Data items
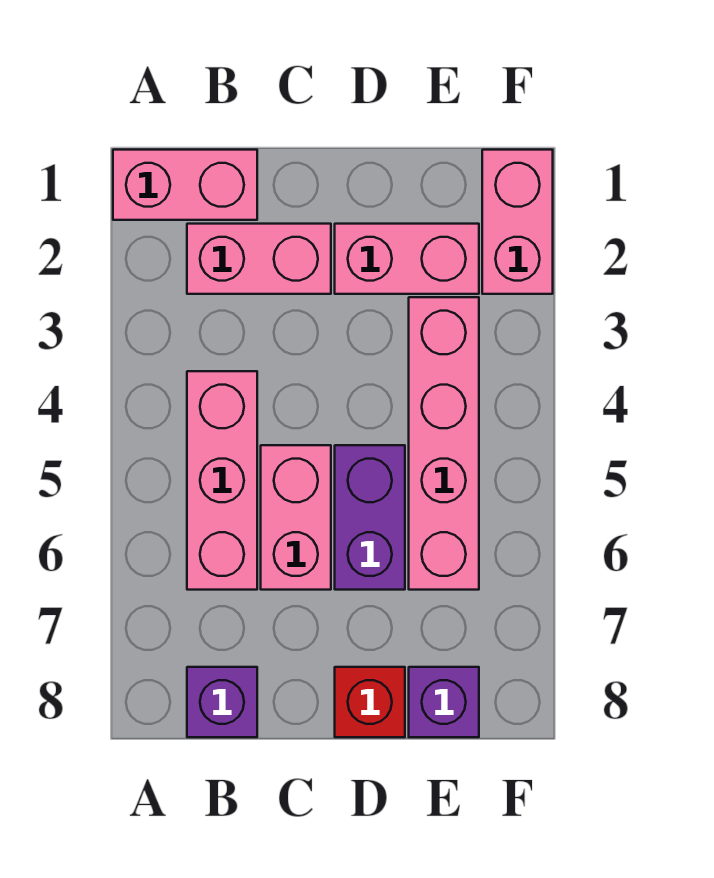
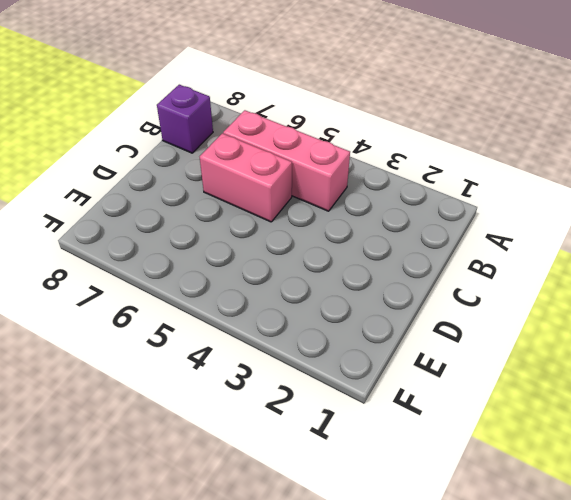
none -> pink brick A1:B1 level 1
none -> pink brick B2:C2 level 1

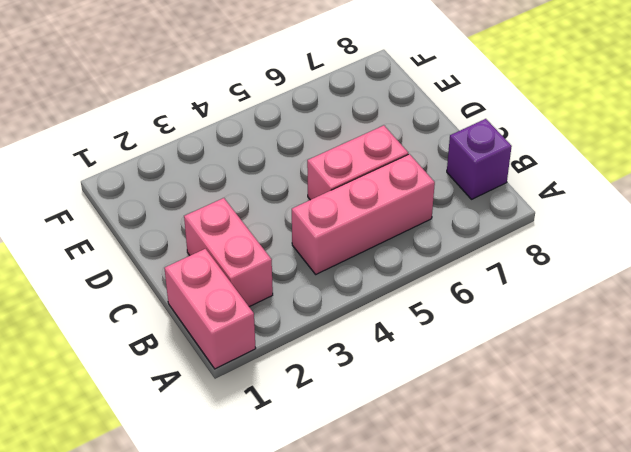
none -> pink brick D2:E2 level 1
none -> purple brick D5:D6 level 1

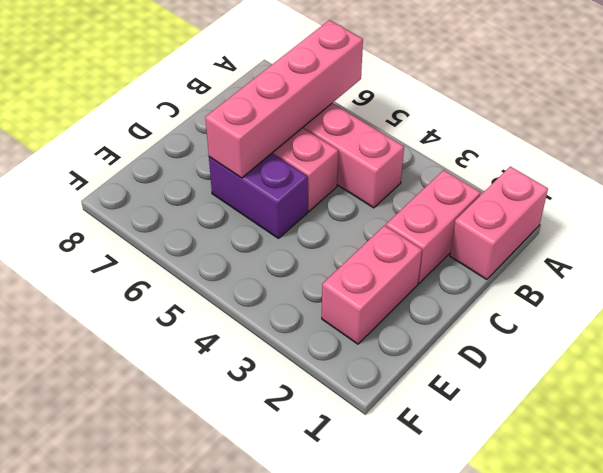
pink brick A6:D6 level 2 -> pink brick E3:E6 level 1
none -> purple brick B8 level 1
none -> red brick D8 level 1

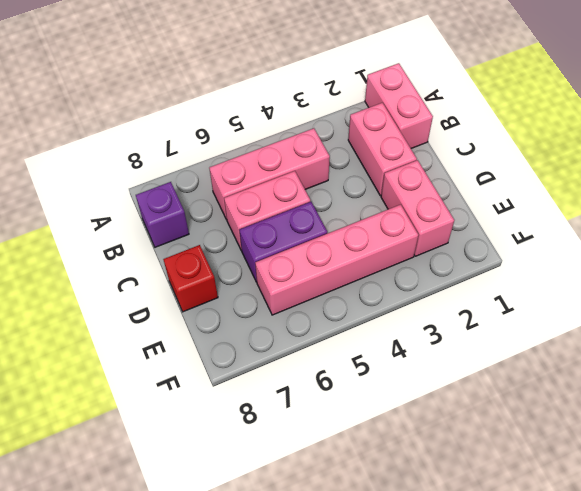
none -> purple brick E8 level 1
none -> pink brick F1:F2 level 1

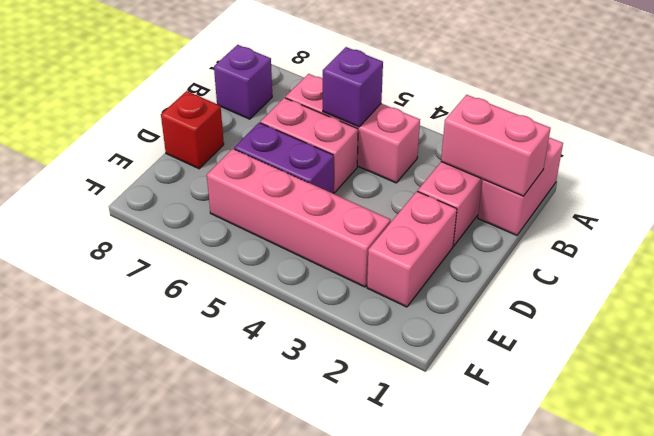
pink brick B1:B2 level 2 -> pink brick F1:F2 level 1
purple brick B5 level 2 -> purple brick E8 level 1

* TASK ITEM
Skip the pictures and print exactly the lines from the one containing "none -> purple brick D5:D6 level 1" through the end of the records above.

* RESPONSE
none -> purple brick D5:D6 level 1

pink brick A6:D6 level 2 -> pink brick E3:E6 level 1
none -> purple brick B8 level 1
none -> red brick D8 level 1

none -> purple brick E8 level 1
none -> pink brick F1:F2 level 1

pink brick B1:B2 level 2 -> pink brick F1:F2 level 1
purple brick B5 level 2 -> purple brick E8 level 1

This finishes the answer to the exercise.